**GIVEN INFORMATION**
-*-
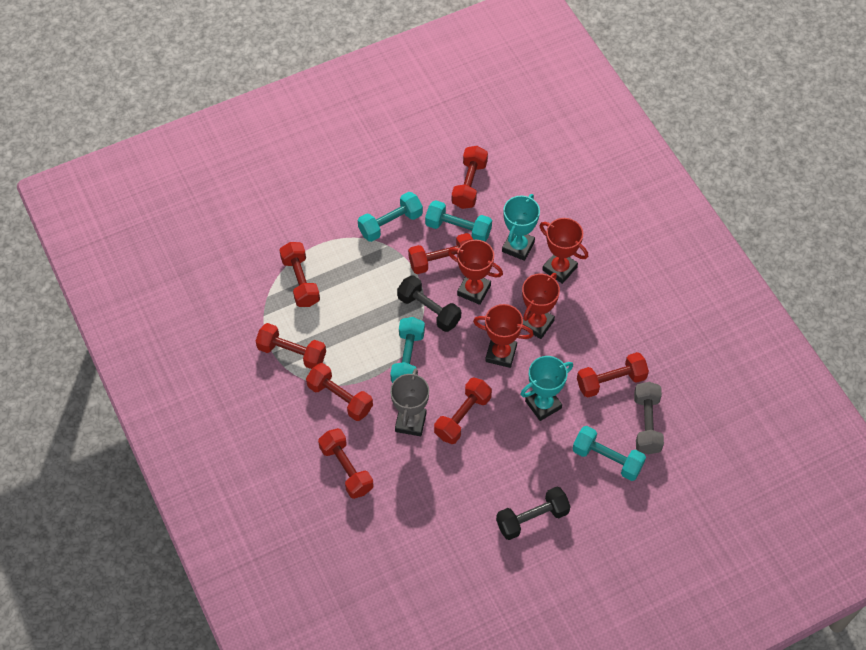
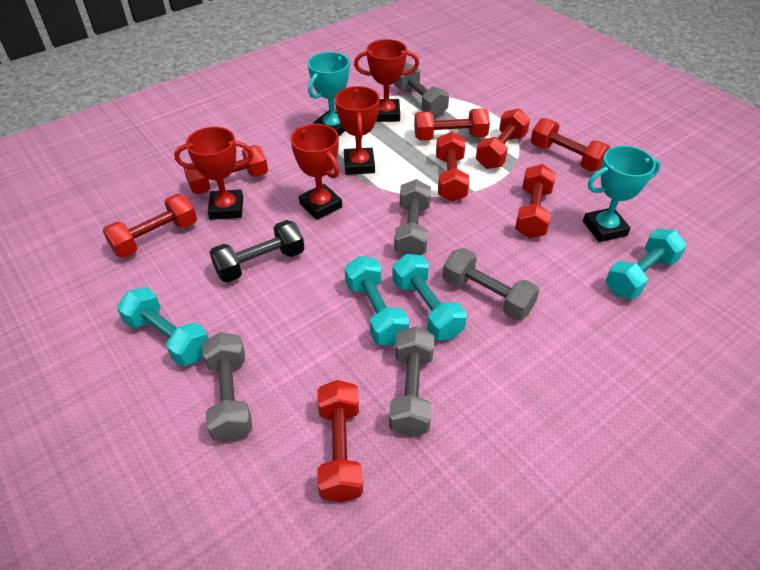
black dumbbell: 2 -> 1
grey dumbbell: 1 -> 5
grey trophy: 1 -> 0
-*-
**INSTRUCTIONS FOR THE TASK**
Copy out the material above in full and exactly, but with no pictures.

**RESULT OF THIS EXERCISE**
black dumbbell: 2 -> 1
grey dumbbell: 1 -> 5
grey trophy: 1 -> 0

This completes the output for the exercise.